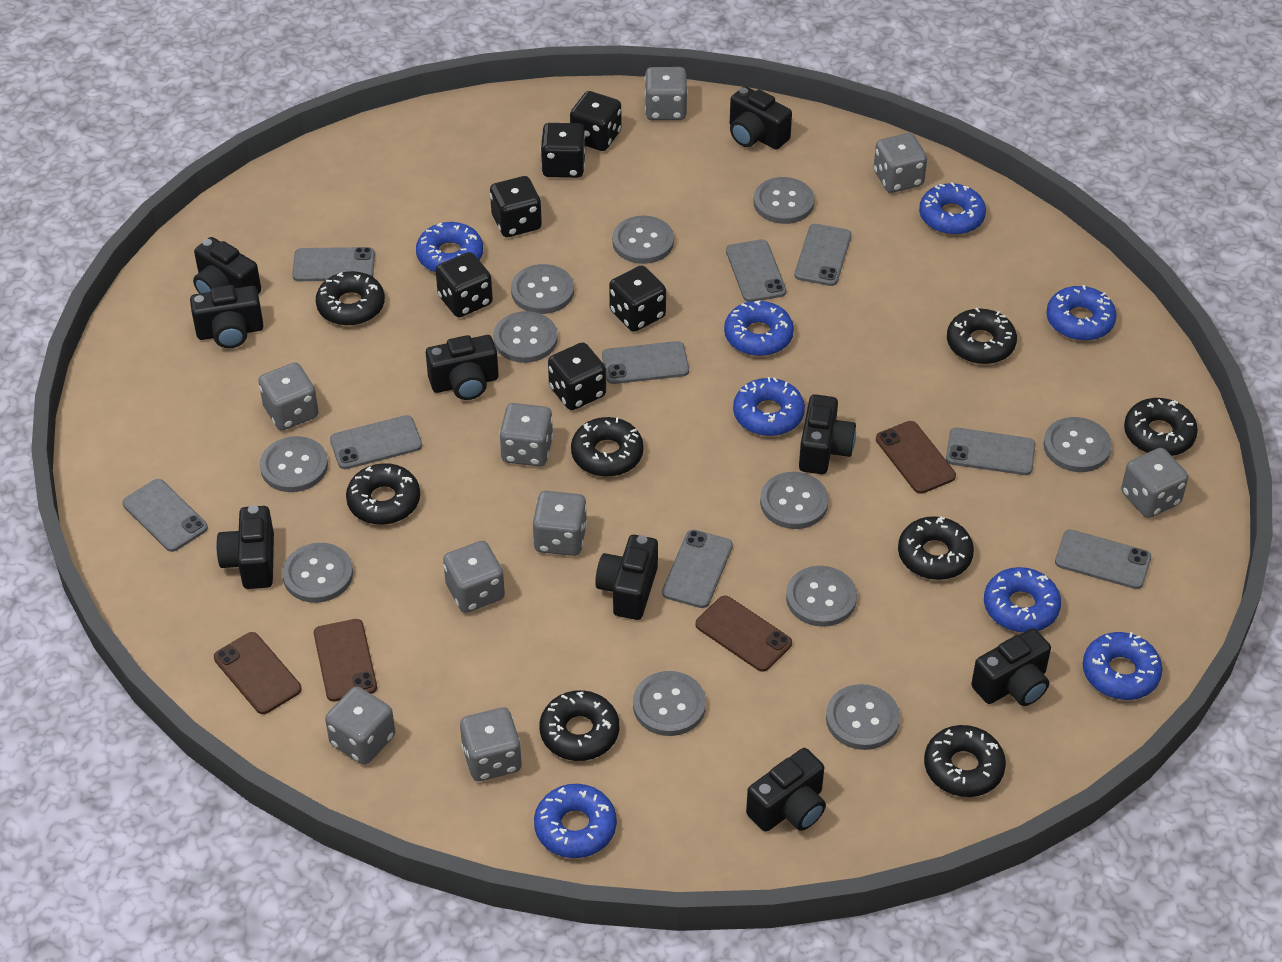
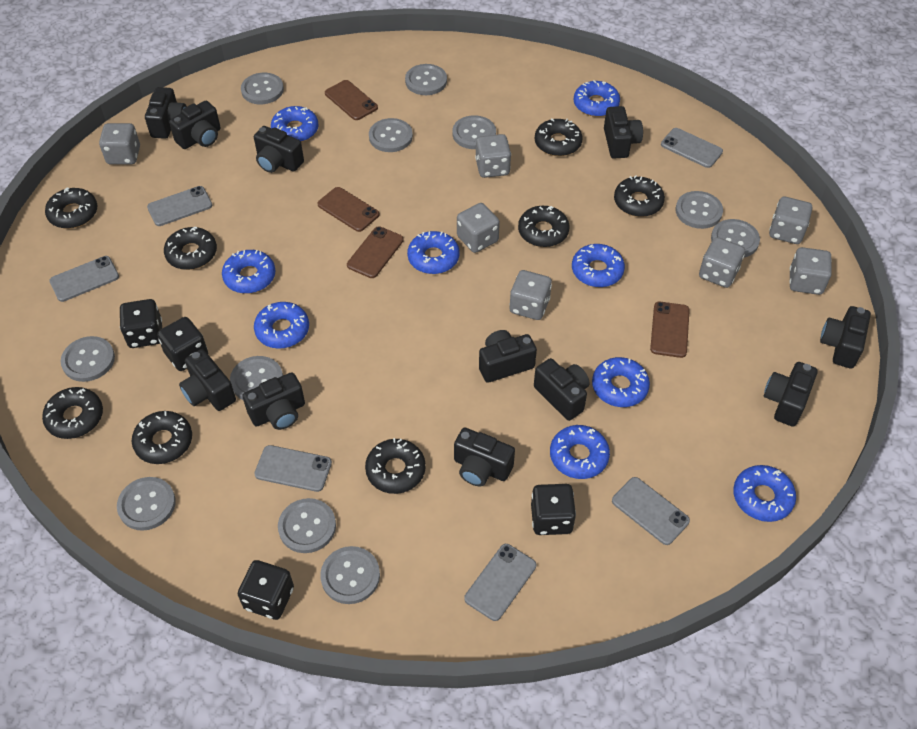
black camera: [190,285,264,348] [193,237,261,294] [216,505,274,589] [426,335,499,400] [595,535,658,620] [730,86,792,150] [746,748,826,832] [799,394,856,474] [971,628,1051,706] = 9 -> [145,87,187,139] [169,101,221,149] [179,349,236,411] [243,372,305,430] [254,126,304,173] [454,428,515,486] [479,330,537,383] [534,358,589,421] [604,106,643,159] [764,362,818,427] [820,306,871,369] = 11
black dice: [435,252,493,317] [490,176,542,237] [541,123,585,178] [548,342,606,410] [570,91,622,151] [609,265,666,332] = 6 -> [120,299,162,348] [157,317,208,371] [238,560,294,620] [531,484,576,535] = 4
blue donut: [416,222,483,272] [534,784,617,858] [724,300,794,356] [733,377,805,436] [919,182,986,235] [984,567,1061,632] [1046,285,1116,341] [1083,632,1163,700] = 8 -> [222,250,276,293] [254,302,309,349] [271,106,319,142] [407,231,460,274] [550,425,610,479] [572,244,625,287] [574,80,620,117] [592,357,650,407] [733,465,796,522] = 9
grey dice: [258,362,319,431] [325,686,395,765] [443,541,505,613] [460,707,522,781] [499,403,553,467] [533,491,587,556] [645,67,688,120] [874,133,927,193] [1121,448,1188,518] = 9 -> [99,123,140,164] [457,203,500,253] [475,134,511,178] [509,270,552,320] [699,237,745,288] [769,196,812,244] [789,247,832,295] = 7
grey phone: [122,479,208,552] [292,247,375,281] [330,415,422,469] [602,341,689,384] [662,530,733,608] [726,239,786,302] [794,224,851,286] [946,428,1036,475] [1055,530,1151,589] = 9 -> [49,256,119,302] [147,186,212,226] [254,445,332,492] [464,544,536,621] [612,477,690,545] [661,128,723,168] = 6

######

▶ [Exercise description] Pictures in the records above are left out; print everything else exactly as written.

▶ [Answer section]
black camera: [190,285,264,348] [193,237,261,294] [216,505,274,589] [426,335,499,400] [595,535,658,620] [730,86,792,150] [746,748,826,832] [799,394,856,474] [971,628,1051,706] = 9 -> [145,87,187,139] [169,101,221,149] [179,349,236,411] [243,372,305,430] [254,126,304,173] [454,428,515,486] [479,330,537,383] [534,358,589,421] [604,106,643,159] [764,362,818,427] [820,306,871,369] = 11
black dice: [435,252,493,317] [490,176,542,237] [541,123,585,178] [548,342,606,410] [570,91,622,151] [609,265,666,332] = 6 -> [120,299,162,348] [157,317,208,371] [238,560,294,620] [531,484,576,535] = 4
blue donut: [416,222,483,272] [534,784,617,858] [724,300,794,356] [733,377,805,436] [919,182,986,235] [984,567,1061,632] [1046,285,1116,341] [1083,632,1163,700] = 8 -> [222,250,276,293] [254,302,309,349] [271,106,319,142] [407,231,460,274] [550,425,610,479] [572,244,625,287] [574,80,620,117] [592,357,650,407] [733,465,796,522] = 9
grey dice: [258,362,319,431] [325,686,395,765] [443,541,505,613] [460,707,522,781] [499,403,553,467] [533,491,587,556] [645,67,688,120] [874,133,927,193] [1121,448,1188,518] = 9 -> [99,123,140,164] [457,203,500,253] [475,134,511,178] [509,270,552,320] [699,237,745,288] [769,196,812,244] [789,247,832,295] = 7
grey phone: [122,479,208,552] [292,247,375,281] [330,415,422,469] [602,341,689,384] [662,530,733,608] [726,239,786,302] [794,224,851,286] [946,428,1036,475] [1055,530,1151,589] = 9 -> [49,256,119,302] [147,186,212,226] [254,445,332,492] [464,544,536,621] [612,477,690,545] [661,128,723,168] = 6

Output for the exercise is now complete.